→ Exercise aim:
To answer, print the line containing "Q101: PNP (B" and each line after it in the listing below, exactly as they stand.
· · · · · · ·
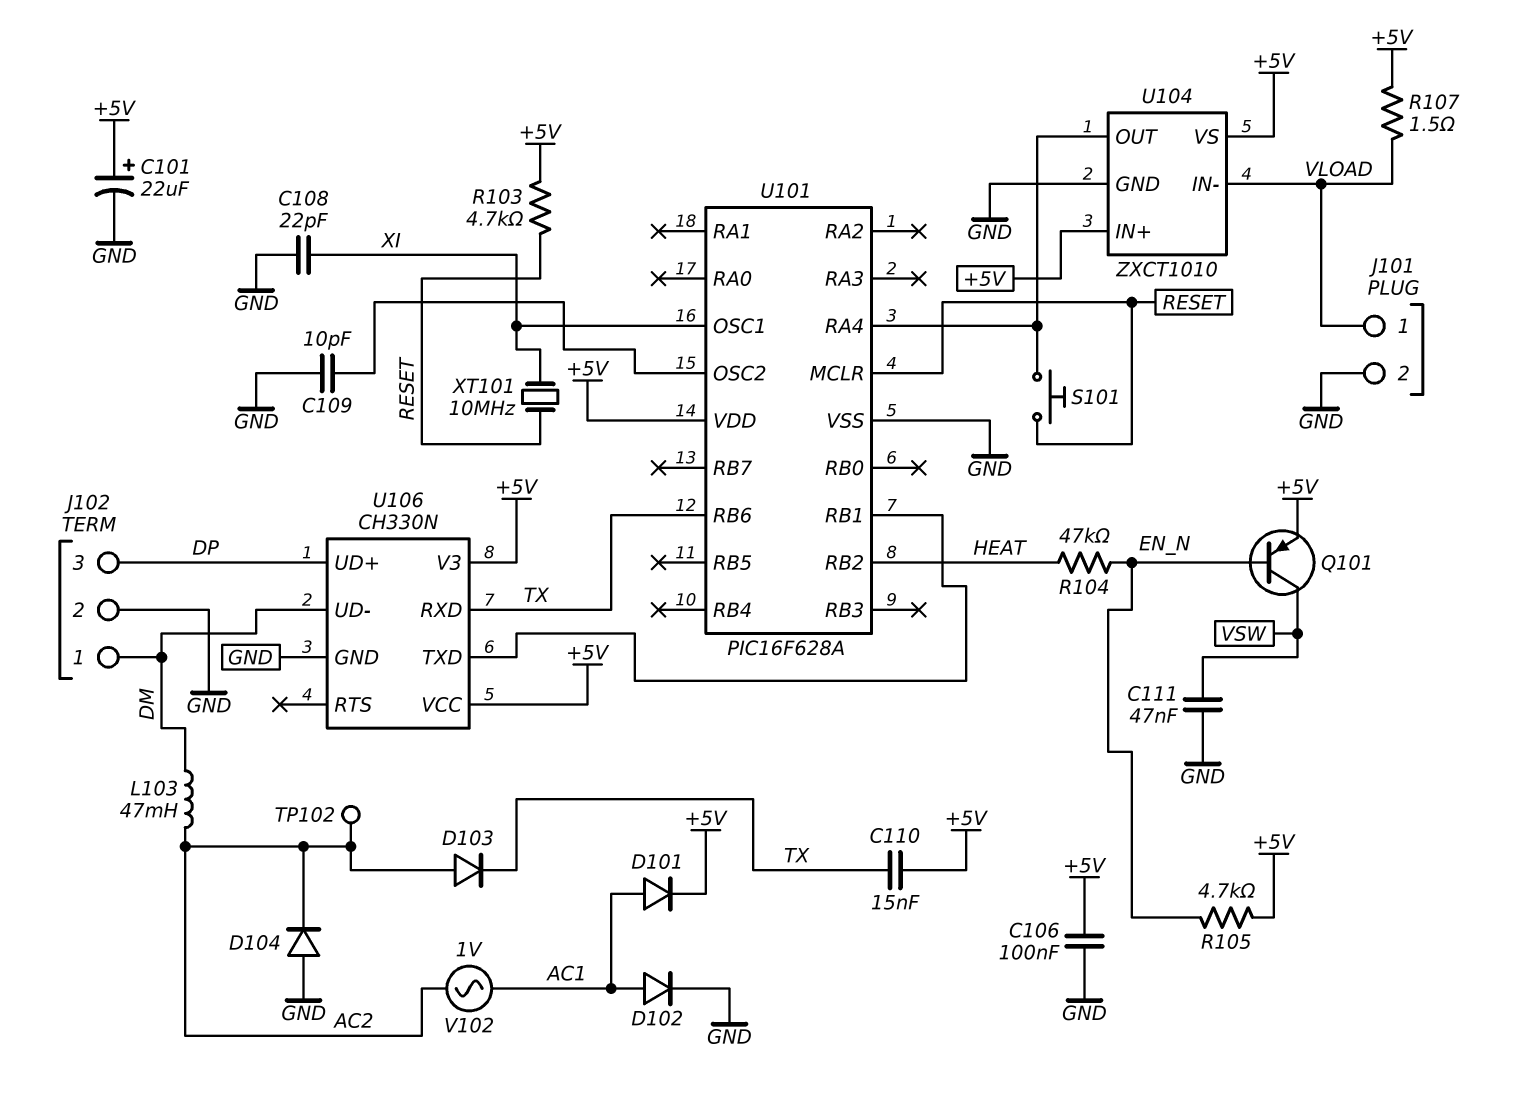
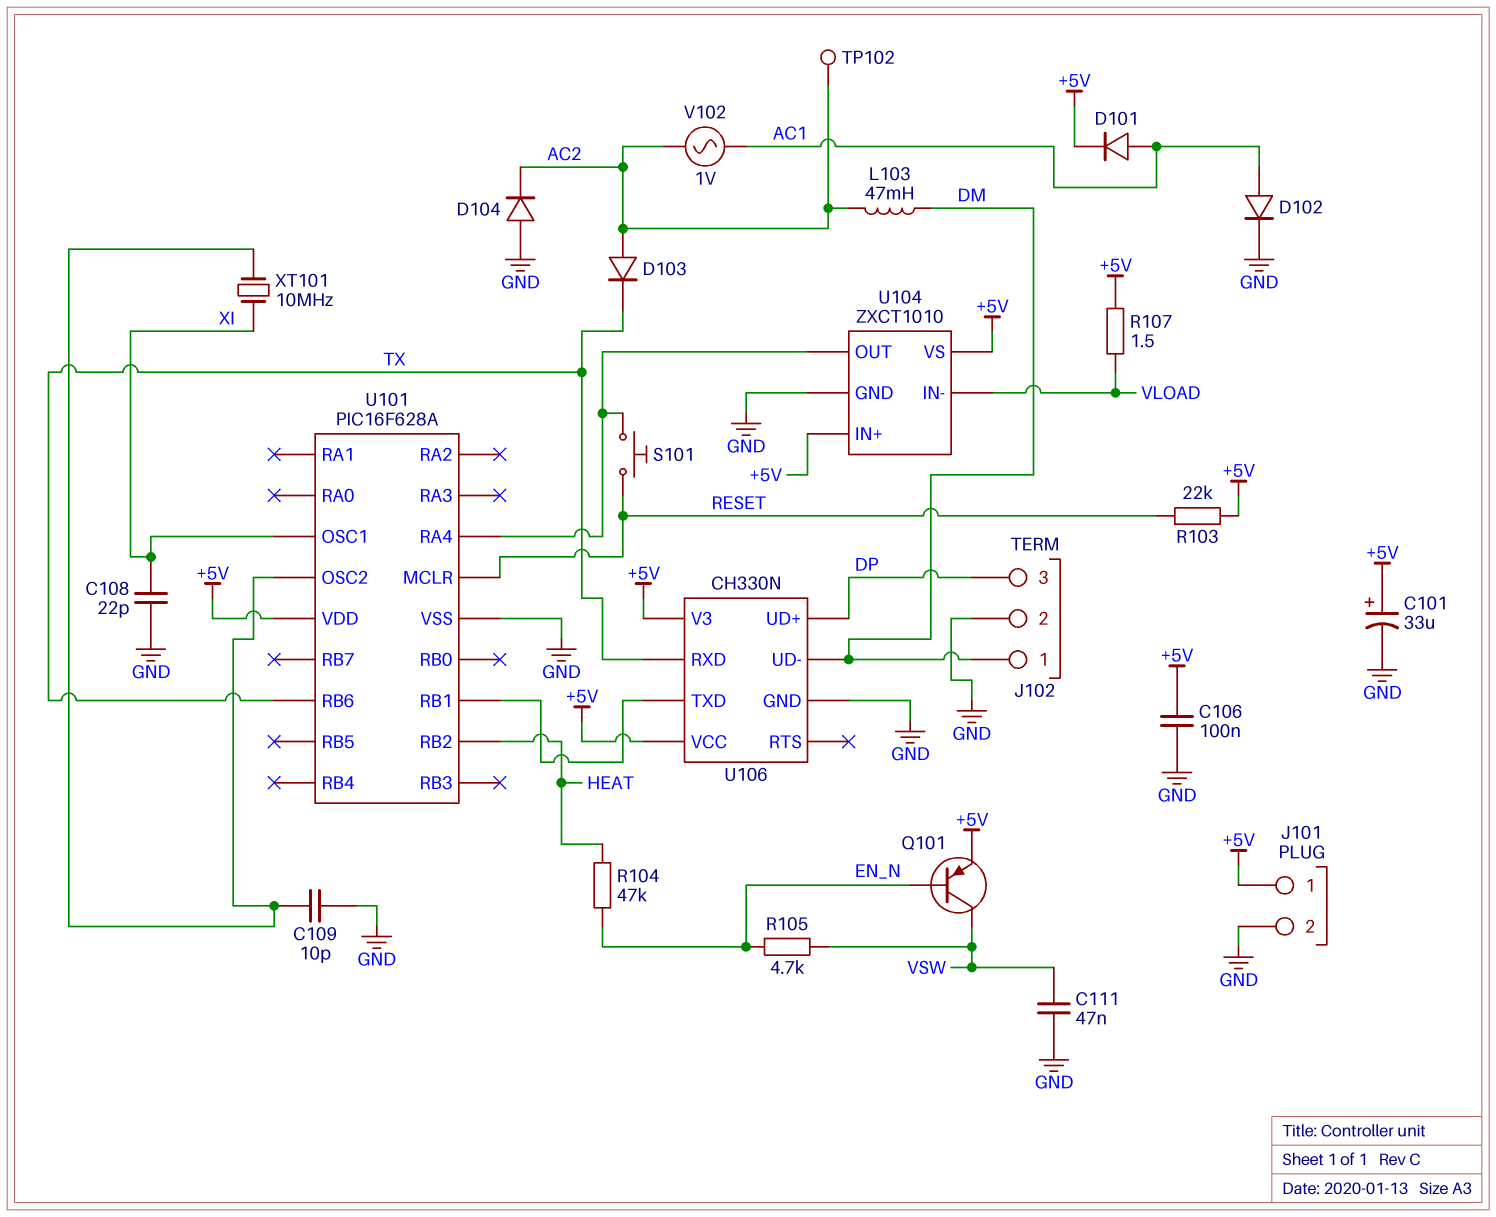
C101: 22uF (plus +5V, minus GND) -> 33uF (plus +5V, minus GND)
C110: 15nF (+5V, TX) -> none
J101 pin 1: VLOAD -> +5V
R103: 4.7k (+5V, RESET) -> 22k (+5V, RESET)
R105: 4.7k (+5V, EN_N) -> 4.7k (EN_N, VSW)
XT101: 10MHz (RESET, XI) -> 10MHz (U101/OSC2, XI)

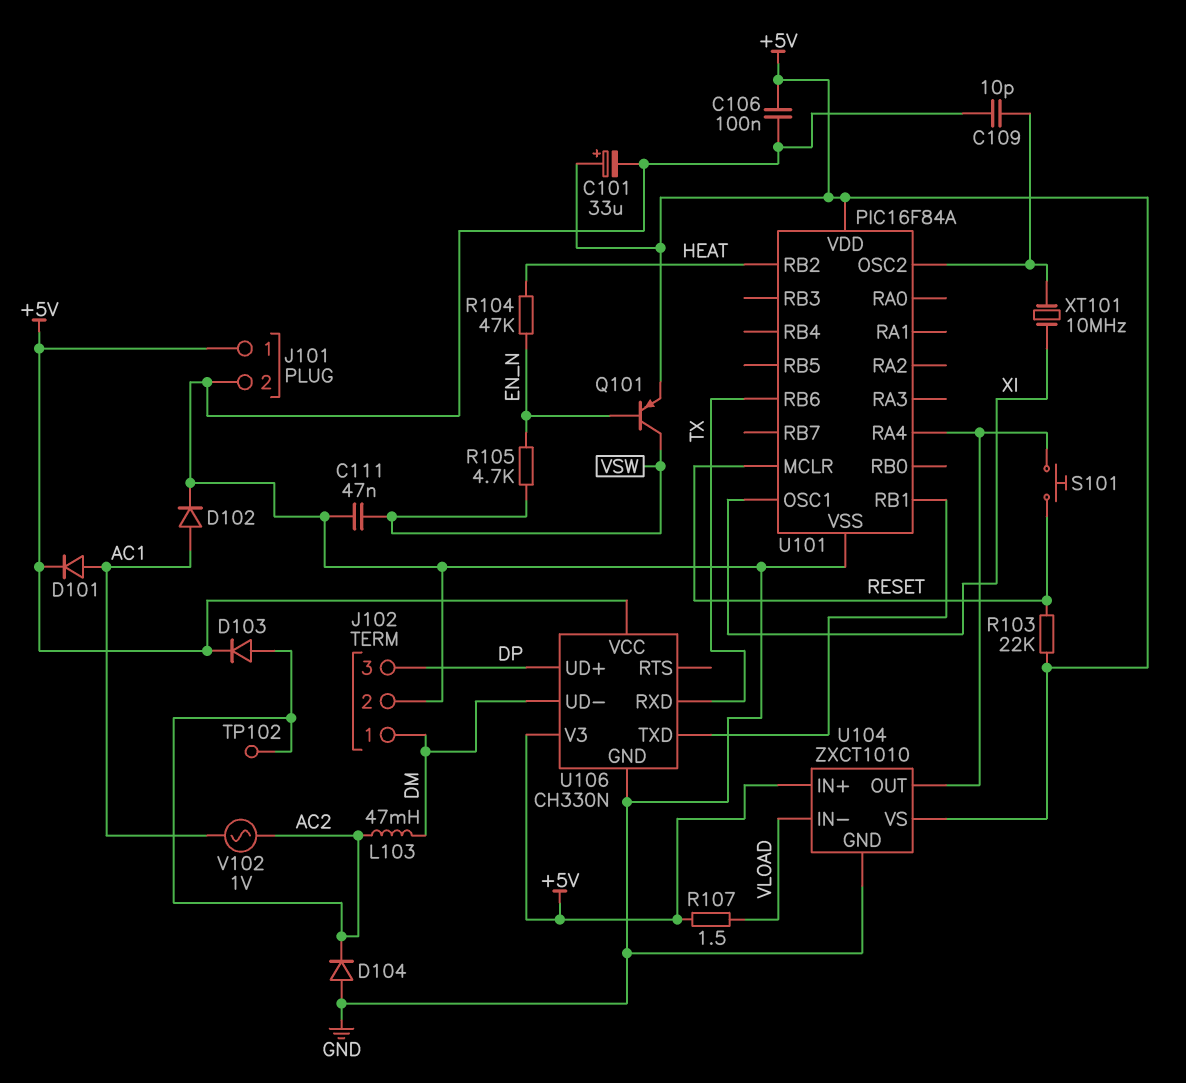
C108: 22pF (GND, XI) -> none
D103: diode (A AC2, K TX) -> diode (A AC2, K +5V)
U101: PIC16F628A -> PIC16F84A

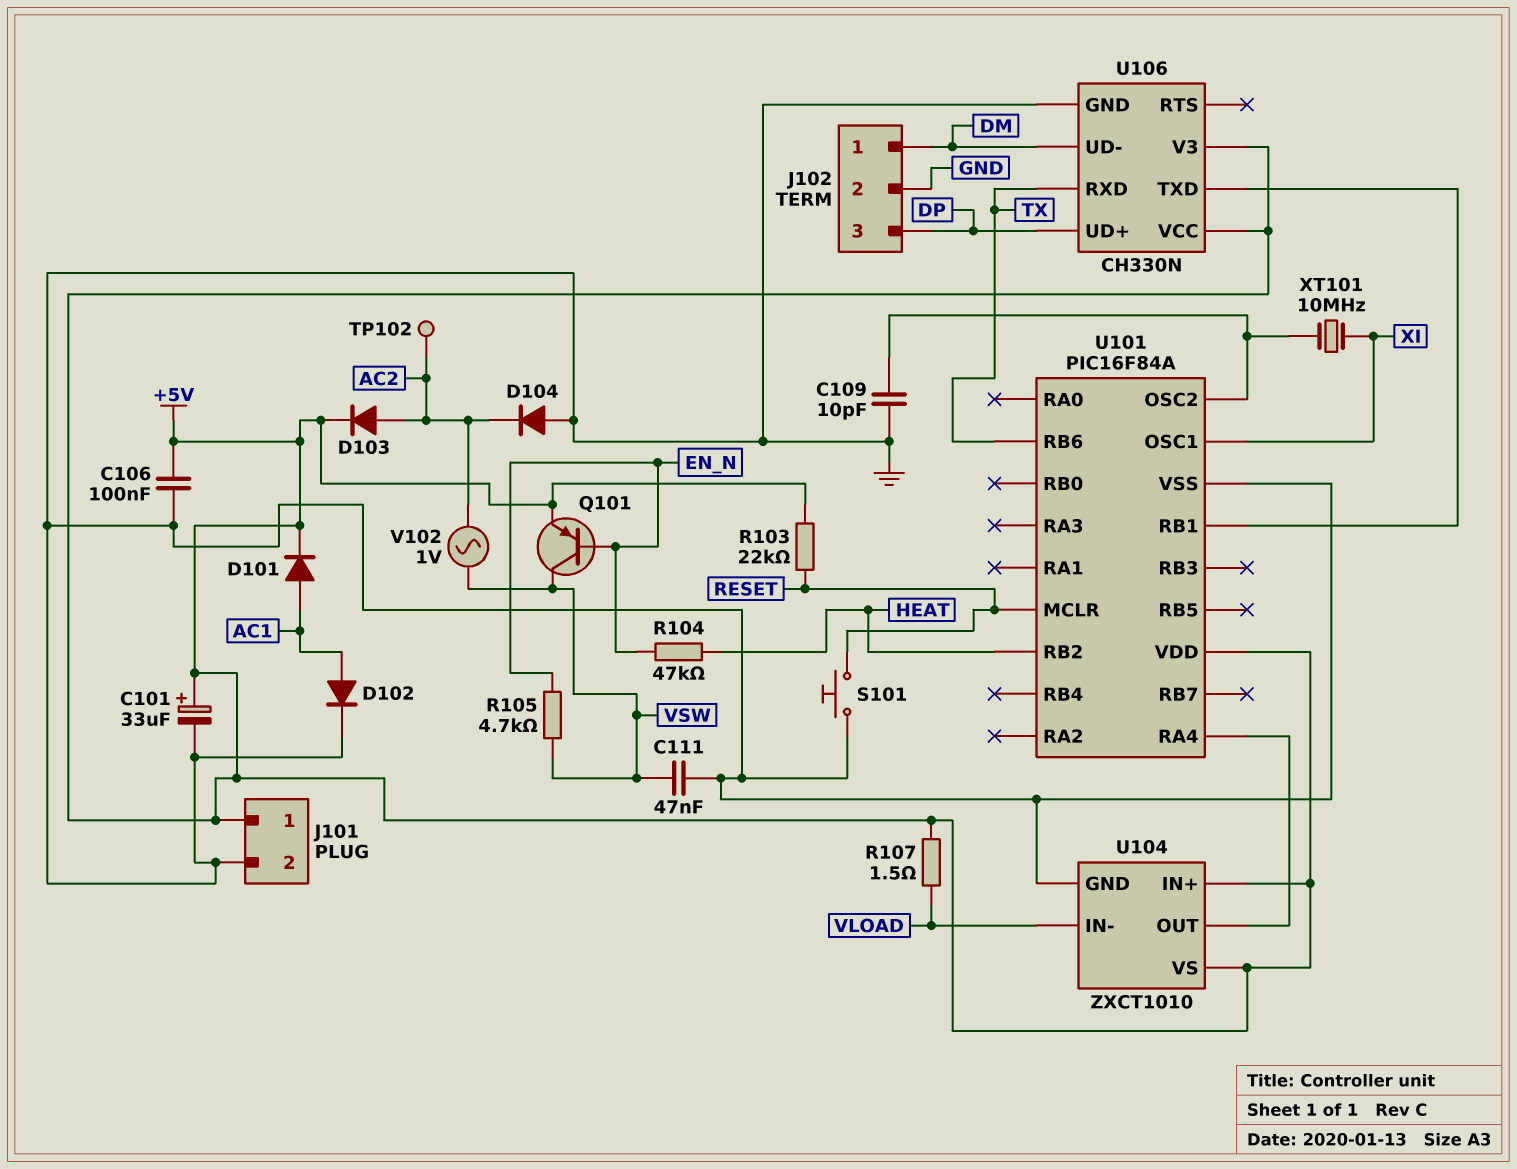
L103: 47mH (AC2, DM) -> none
S101: button (RESET, U101/RA4) -> button (GND, RESET)
V102: AC 1V (AC1, AC2) -> AC 1V (AC2, VSW)

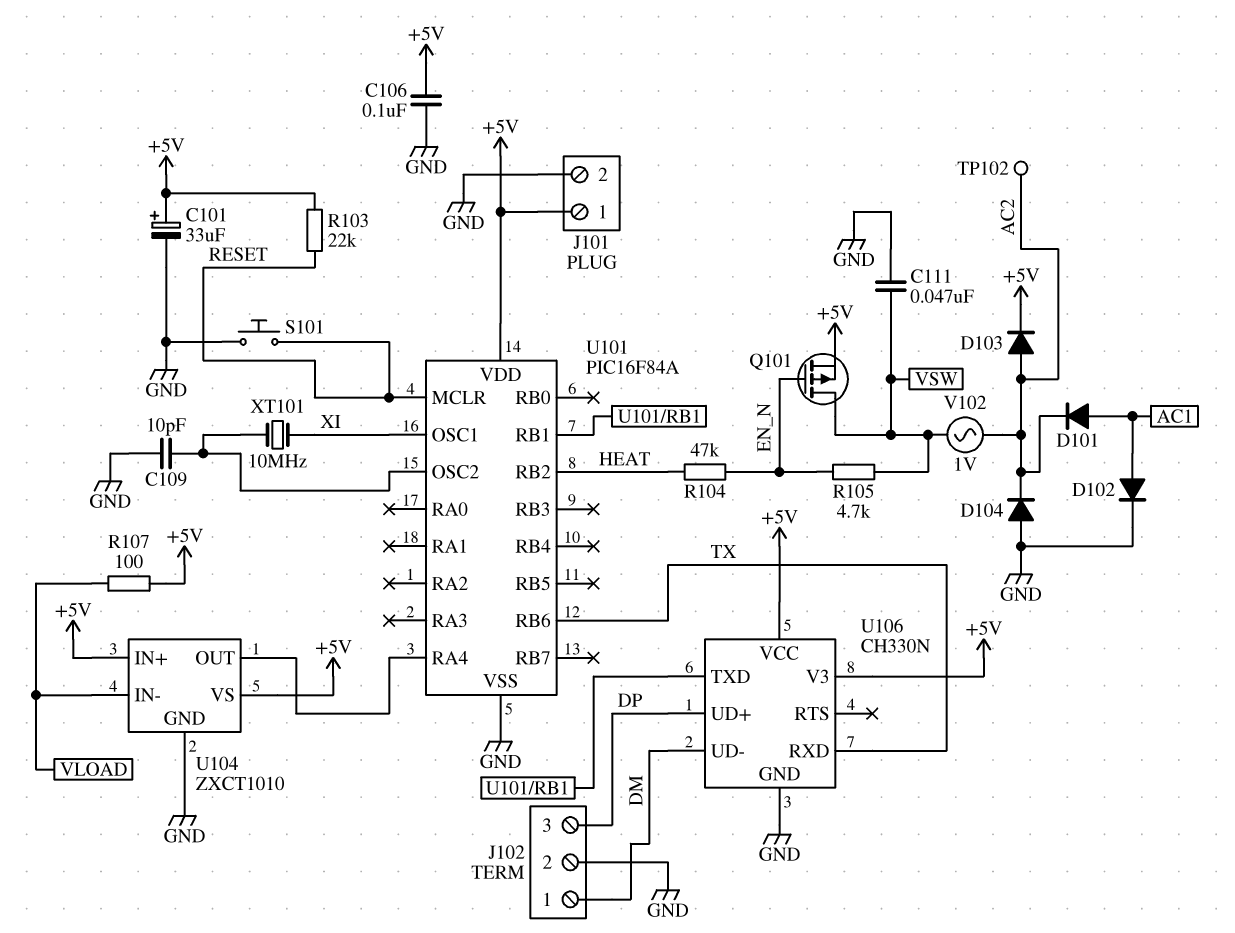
D101: diode (A AC1, K +5V) -> diode (A AC1, K AC2)
Q101: PNP (B EN_N, C VSW, E +5V) -> PMOS (G EN_N, D VSW, S +5V)
R107: 1.5 (+5V, VLOAD) -> 100 (+5V, VLOAD)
· · · · · · ·
→ Answer space:
Q101: PNP (B EN_N, C VSW, E +5V) -> PMOS (G EN_N, D VSW, S +5V)
R107: 1.5 (+5V, VLOAD) -> 100 (+5V, VLOAD)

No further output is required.